Segment Start: EXERCISE DATA
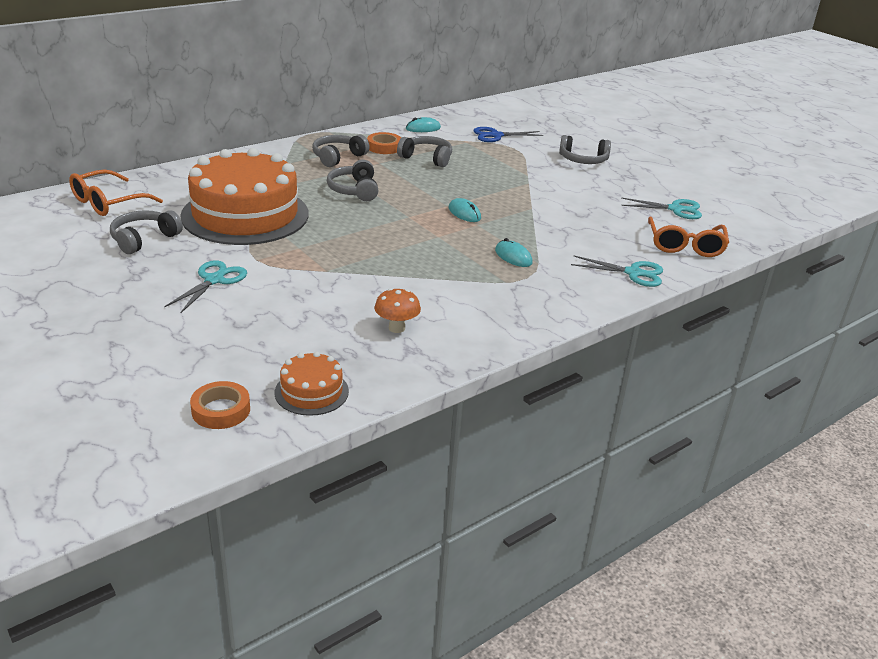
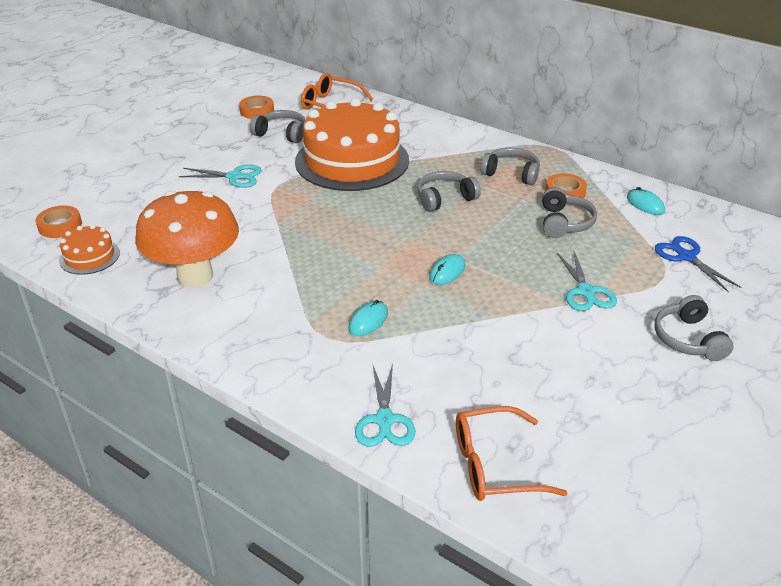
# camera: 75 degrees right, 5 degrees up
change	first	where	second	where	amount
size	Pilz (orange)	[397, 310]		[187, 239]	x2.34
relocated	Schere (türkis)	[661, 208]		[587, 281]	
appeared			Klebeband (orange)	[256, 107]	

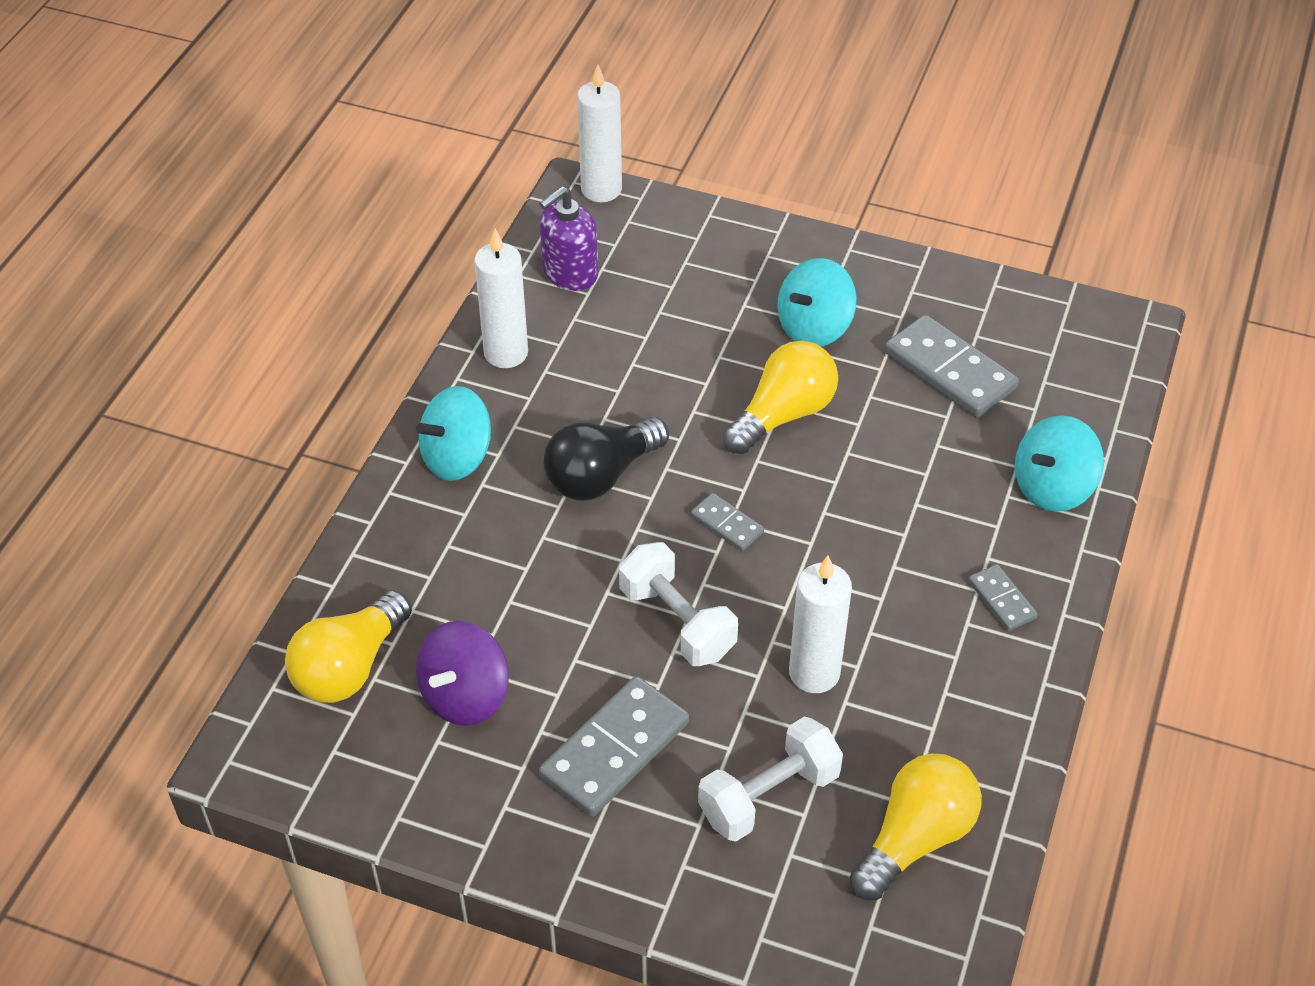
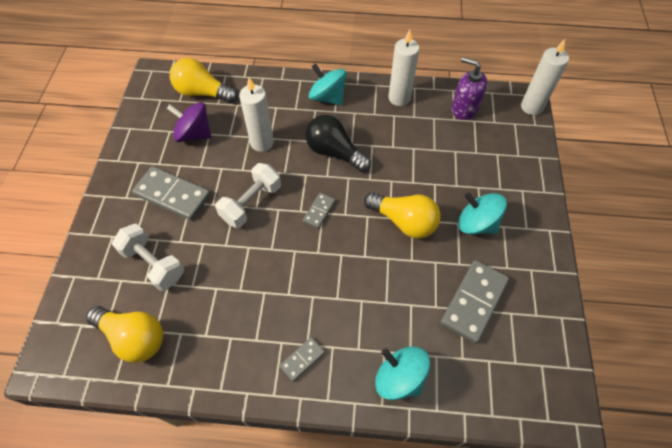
# camera: 75 degrees right, 10 degrees up
change	first	where	second	where	amount
relocated	Kerze (weiß)	[820, 624]		[256, 114]	

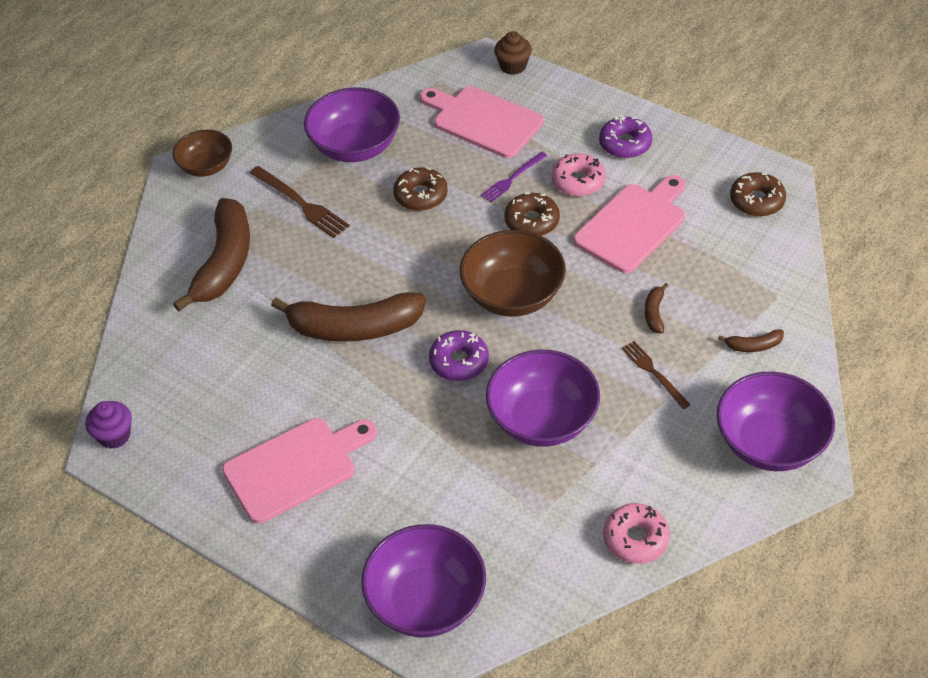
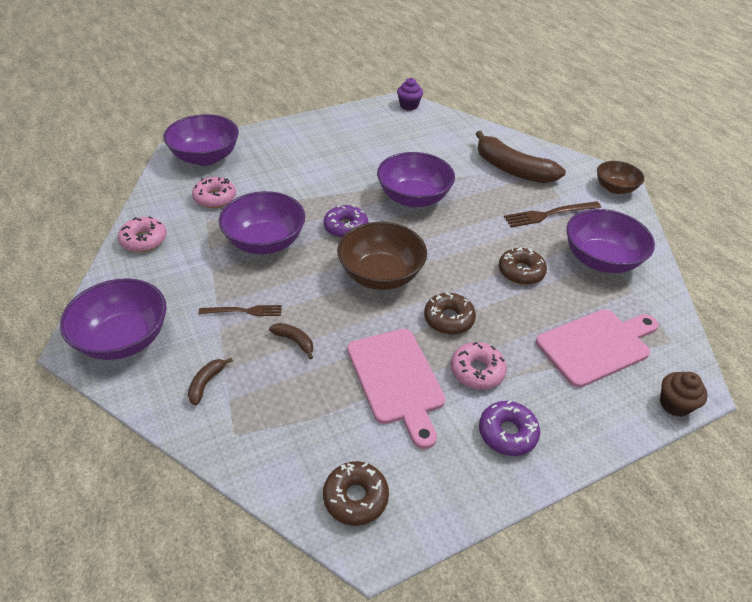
# camera: 115 degrees right, 5 degrees down
change	first	where	second	where	amount
missing	Schneidebrett (rosa)	[299, 471]			
exchanged	Banane (braun)	[348, 317]	Schüssel (lila)	[416, 179]	
missing	Gabel (lila)	[514, 177]			
appeared			Donut (rosa)	[214, 192]	

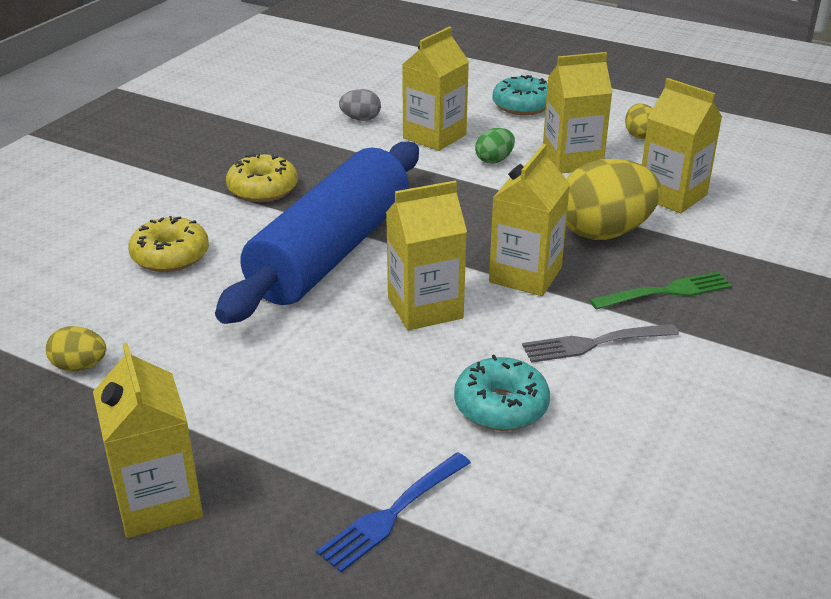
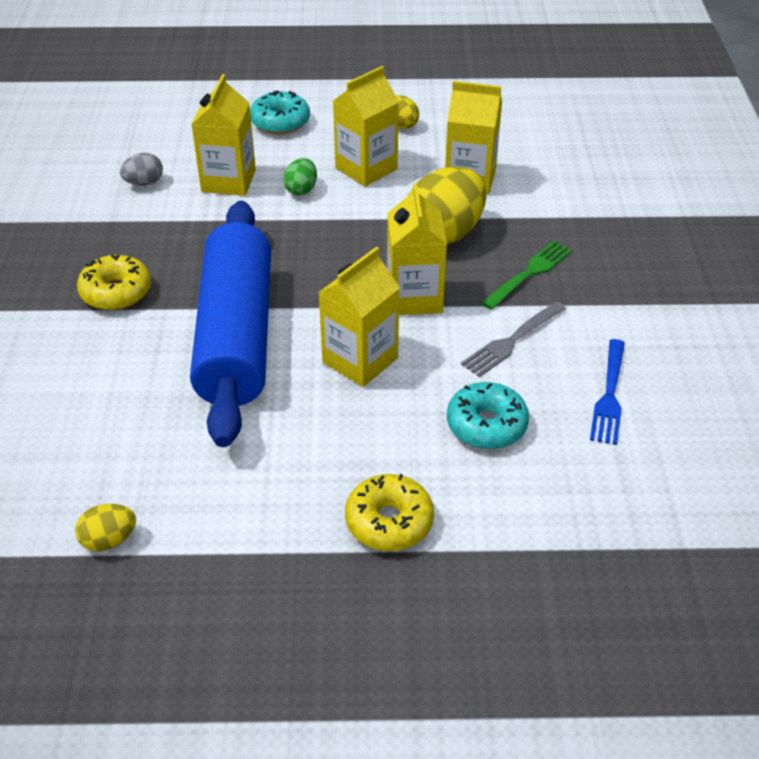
# camera: 30 degrees left, 10 degrees up
change	first	where	second	where	amount
missing	Getränkekarton (gelb)	[148, 440]			
relocated	Donut (gelb)	[168, 244]		[389, 512]	
relocated	Gabel (blau)	[393, 512]		[607, 392]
Segment End: EXERCISE DATA
WORK TO BE COMPLETED >> Output the entries above exactly. Do not include the pictures.

WRITTEN ANSWER >>
# camera: 75 degrees right, 5 degrees up
change	first	where	second	where	amount
size	Pilz (orange)	[397, 310]		[187, 239]	x2.34
relocated	Schere (türkis)	[661, 208]		[587, 281]	
appeared			Klebeband (orange)	[256, 107]	

# camera: 75 degrees right, 10 degrees up
change	first	where	second	where	amount
relocated	Kerze (weiß)	[820, 624]		[256, 114]	

# camera: 115 degrees right, 5 degrees down
change	first	where	second	where	amount
missing	Schneidebrett (rosa)	[299, 471]			
exchanged	Banane (braun)	[348, 317]	Schüssel (lila)	[416, 179]	
missing	Gabel (lila)	[514, 177]			
appeared			Donut (rosa)	[214, 192]	

# camera: 30 degrees left, 10 degrees up
change	first	where	second	where	amount
missing	Getränkekarton (gelb)	[148, 440]			
relocated	Donut (gelb)	[168, 244]		[389, 512]	
relocated	Gabel (blau)	[393, 512]		[607, 392]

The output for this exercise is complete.